::: RECORDS TO PROCESS

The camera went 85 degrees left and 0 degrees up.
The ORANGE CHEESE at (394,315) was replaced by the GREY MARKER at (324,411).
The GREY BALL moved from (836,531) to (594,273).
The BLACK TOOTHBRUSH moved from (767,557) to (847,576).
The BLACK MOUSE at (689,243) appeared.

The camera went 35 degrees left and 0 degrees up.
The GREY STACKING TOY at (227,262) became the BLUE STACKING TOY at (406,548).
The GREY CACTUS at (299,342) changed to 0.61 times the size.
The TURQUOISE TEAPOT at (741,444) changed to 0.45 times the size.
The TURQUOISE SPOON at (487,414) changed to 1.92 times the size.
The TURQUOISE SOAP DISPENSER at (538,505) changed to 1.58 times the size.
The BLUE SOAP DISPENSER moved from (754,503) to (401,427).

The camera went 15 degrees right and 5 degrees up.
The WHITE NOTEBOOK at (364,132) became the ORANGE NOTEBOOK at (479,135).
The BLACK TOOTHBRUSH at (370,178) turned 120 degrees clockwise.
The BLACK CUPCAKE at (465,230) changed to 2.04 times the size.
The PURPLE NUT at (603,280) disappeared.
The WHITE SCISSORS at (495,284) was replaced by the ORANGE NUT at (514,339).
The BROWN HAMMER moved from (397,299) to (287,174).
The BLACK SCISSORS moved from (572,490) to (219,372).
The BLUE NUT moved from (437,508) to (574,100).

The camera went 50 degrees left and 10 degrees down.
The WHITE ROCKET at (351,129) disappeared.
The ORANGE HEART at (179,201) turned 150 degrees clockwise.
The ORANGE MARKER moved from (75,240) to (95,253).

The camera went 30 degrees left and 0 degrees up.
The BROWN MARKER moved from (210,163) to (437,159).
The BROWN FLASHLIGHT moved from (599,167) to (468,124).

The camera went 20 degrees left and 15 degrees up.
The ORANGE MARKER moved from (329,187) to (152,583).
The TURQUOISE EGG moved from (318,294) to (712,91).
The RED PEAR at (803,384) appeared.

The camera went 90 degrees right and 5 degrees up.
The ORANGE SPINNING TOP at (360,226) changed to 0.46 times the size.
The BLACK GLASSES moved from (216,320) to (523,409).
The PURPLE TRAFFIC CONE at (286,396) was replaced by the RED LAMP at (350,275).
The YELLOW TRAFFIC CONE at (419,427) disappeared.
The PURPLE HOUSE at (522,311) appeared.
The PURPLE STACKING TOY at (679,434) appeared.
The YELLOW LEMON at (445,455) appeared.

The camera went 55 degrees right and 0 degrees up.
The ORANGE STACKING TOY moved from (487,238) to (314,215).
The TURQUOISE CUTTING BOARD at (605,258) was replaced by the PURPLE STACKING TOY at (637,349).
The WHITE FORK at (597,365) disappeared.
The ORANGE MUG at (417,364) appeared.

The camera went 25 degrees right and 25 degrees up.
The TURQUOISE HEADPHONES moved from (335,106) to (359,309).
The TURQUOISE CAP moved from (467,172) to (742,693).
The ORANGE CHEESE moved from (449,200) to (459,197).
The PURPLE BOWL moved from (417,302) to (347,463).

::::::

▸ TASK TO COMPLETE:
Your response should consist of the records, printed exactly.

▸ EXERCISE SOLUTION:
The camera went 85 degrees left and 0 degrees up.
The ORANGE CHEESE at (394,315) was replaced by the GREY MARKER at (324,411).
The GREY BALL moved from (836,531) to (594,273).
The BLACK TOOTHBRUSH moved from (767,557) to (847,576).
The BLACK MOUSE at (689,243) appeared.

The camera went 35 degrees left and 0 degrees up.
The GREY STACKING TOY at (227,262) became the BLUE STACKING TOY at (406,548).
The GREY CACTUS at (299,342) changed to 0.61 times the size.
The TURQUOISE TEAPOT at (741,444) changed to 0.45 times the size.
The TURQUOISE SPOON at (487,414) changed to 1.92 times the size.
The TURQUOISE SOAP DISPENSER at (538,505) changed to 1.58 times the size.
The BLUE SOAP DISPENSER moved from (754,503) to (401,427).

The camera went 15 degrees right and 5 degrees up.
The WHITE NOTEBOOK at (364,132) became the ORANGE NOTEBOOK at (479,135).
The BLACK TOOTHBRUSH at (370,178) turned 120 degrees clockwise.
The BLACK CUPCAKE at (465,230) changed to 2.04 times the size.
The PURPLE NUT at (603,280) disappeared.
The WHITE SCISSORS at (495,284) was replaced by the ORANGE NUT at (514,339).
The BROWN HAMMER moved from (397,299) to (287,174).
The BLACK SCISSORS moved from (572,490) to (219,372).
The BLUE NUT moved from (437,508) to (574,100).

The camera went 50 degrees left and 10 degrees down.
The WHITE ROCKET at (351,129) disappeared.
The ORANGE HEART at (179,201) turned 150 degrees clockwise.
The ORANGE MARKER moved from (75,240) to (95,253).

The camera went 30 degrees left and 0 degrees up.
The BROWN MARKER moved from (210,163) to (437,159).
The BROWN FLASHLIGHT moved from (599,167) to (468,124).

The camera went 20 degrees left and 15 degrees up.
The ORANGE MARKER moved from (329,187) to (152,583).
The TURQUOISE EGG moved from (318,294) to (712,91).
The RED PEAR at (803,384) appeared.

The camera went 90 degrees right and 5 degrees up.
The ORANGE SPINNING TOP at (360,226) changed to 0.46 times the size.
The BLACK GLASSES moved from (216,320) to (523,409).
The PURPLE TRAFFIC CONE at (286,396) was replaced by the RED LAMP at (350,275).
The YELLOW TRAFFIC CONE at (419,427) disappeared.
The PURPLE HOUSE at (522,311) appeared.
The PURPLE STACKING TOY at (679,434) appeared.
The YELLOW LEMON at (445,455) appeared.

The camera went 55 degrees right and 0 degrees up.
The ORANGE STACKING TOY moved from (487,238) to (314,215).
The TURQUOISE CUTTING BOARD at (605,258) was replaced by the PURPLE STACKING TOY at (637,349).
The WHITE FORK at (597,365) disappeared.
The ORANGE MUG at (417,364) appeared.

The camera went 25 degrees right and 25 degrees up.
The TURQUOISE HEADPHONES moved from (335,106) to (359,309).
The TURQUOISE CAP moved from (467,172) to (742,693).
The ORANGE CHEESE moved from (449,200) to (459,197).
The PURPLE BOWL moved from (417,302) to (347,463).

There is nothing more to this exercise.